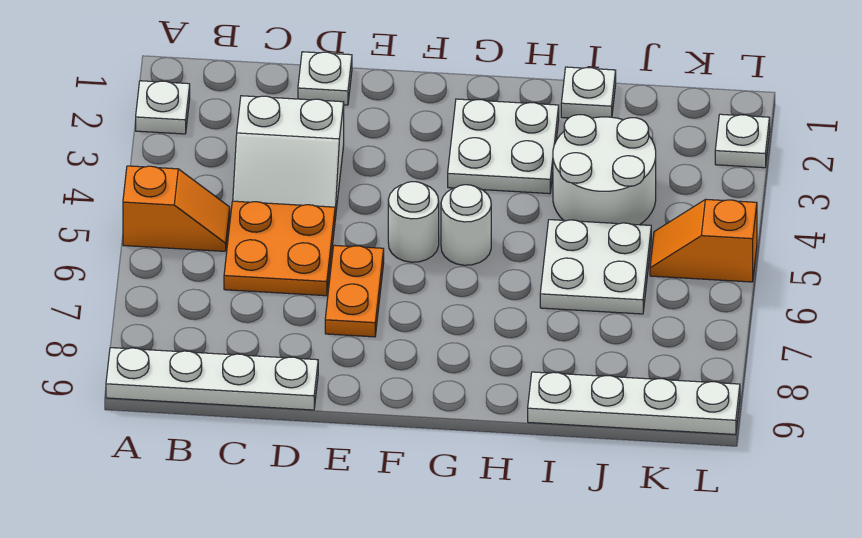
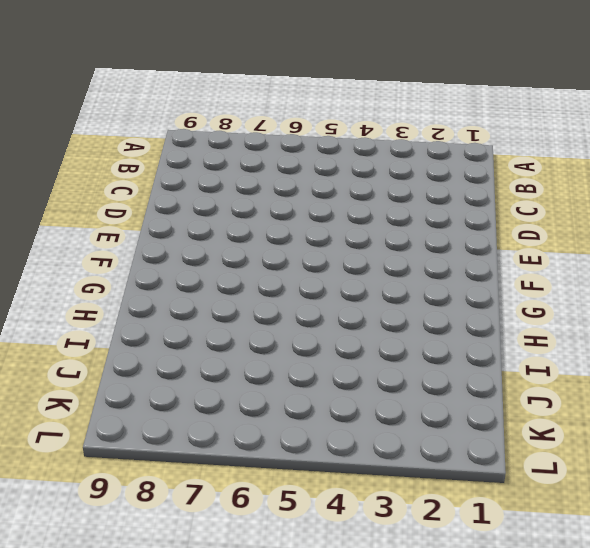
none -> white plate A2 level 1
none -> orange slope A5:B5 level 1 top A
none -> white plate A9:D9 level 1

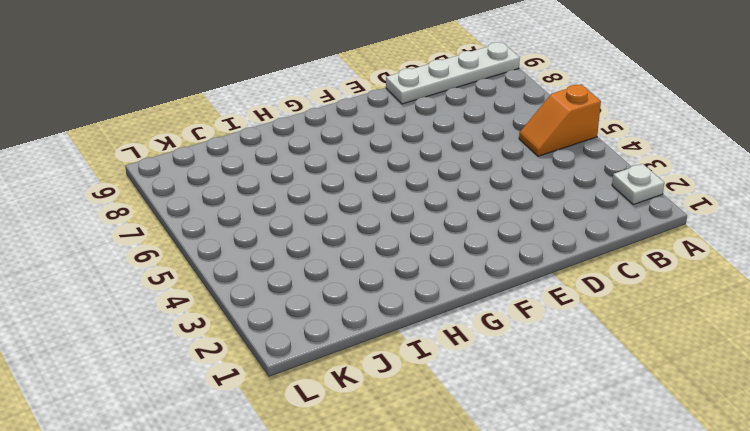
none -> white slope C3:D4 level 1 top 3
none -> orange plate C5:D6 level 1
none -> white plate D1 level 1

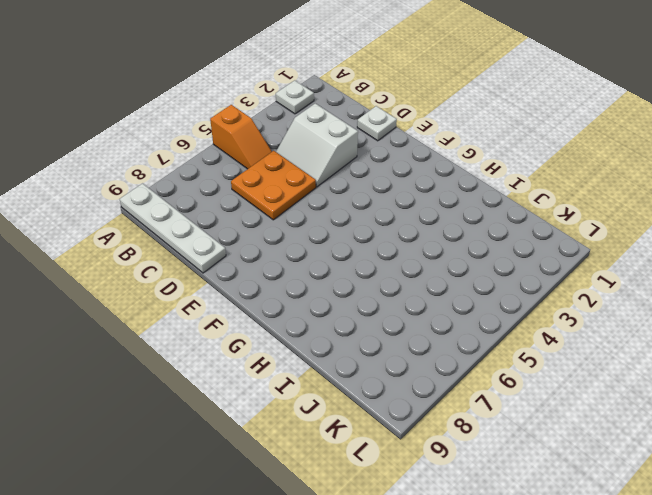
none -> orange plate E6:E7 level 1
none -> white round brick F5 level 1
none -> white plate G2:H3 level 1

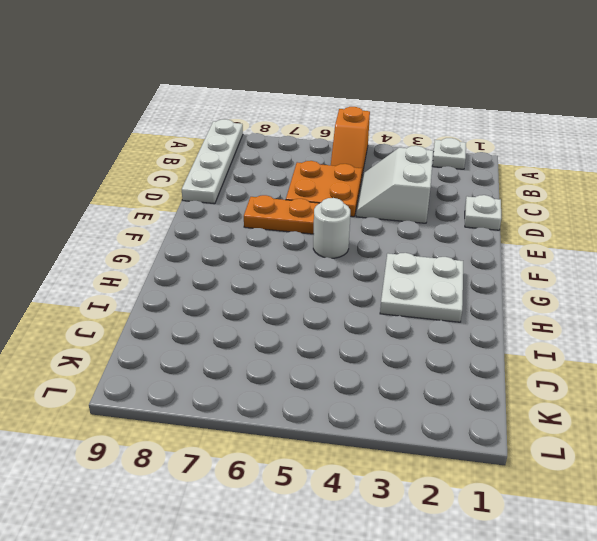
none -> white round brick G5 level 1
none -> white plate I1 level 1
none -> white round brick I3:J4 level 1

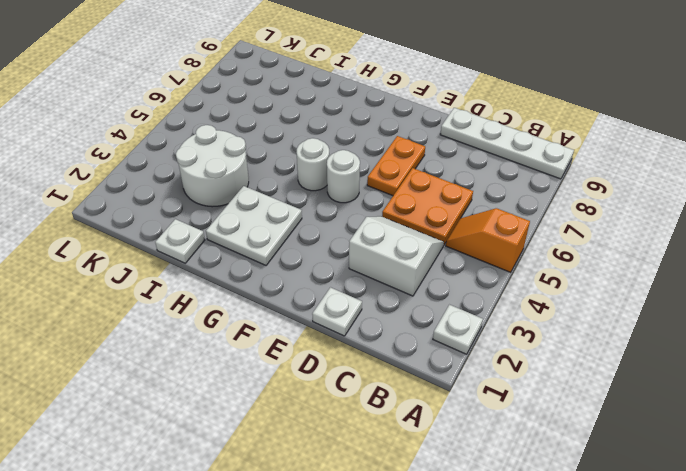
none -> white plate I5:J6 level 1
none -> white plate I9:L9 level 1
none -> orange slope K5:L5 level 1 top L

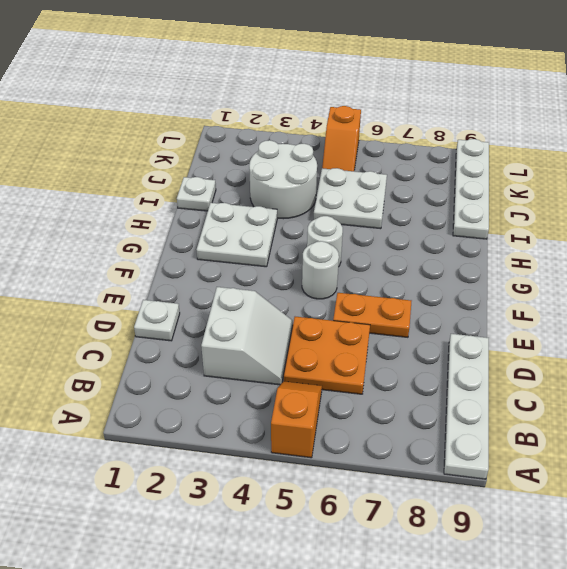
none -> white plate A2 level 1
none -> white plate L2 level 1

::::::::

_TASK STATEMENT:_
Print only the lines running from the line that contains "none -> orange slope K5:L5 level 1 top L" to the final line of the listing, both included. Omit every picture.

_WRITTEN ANSWER:_
none -> orange slope K5:L5 level 1 top L

none -> white plate A2 level 1
none -> white plate L2 level 1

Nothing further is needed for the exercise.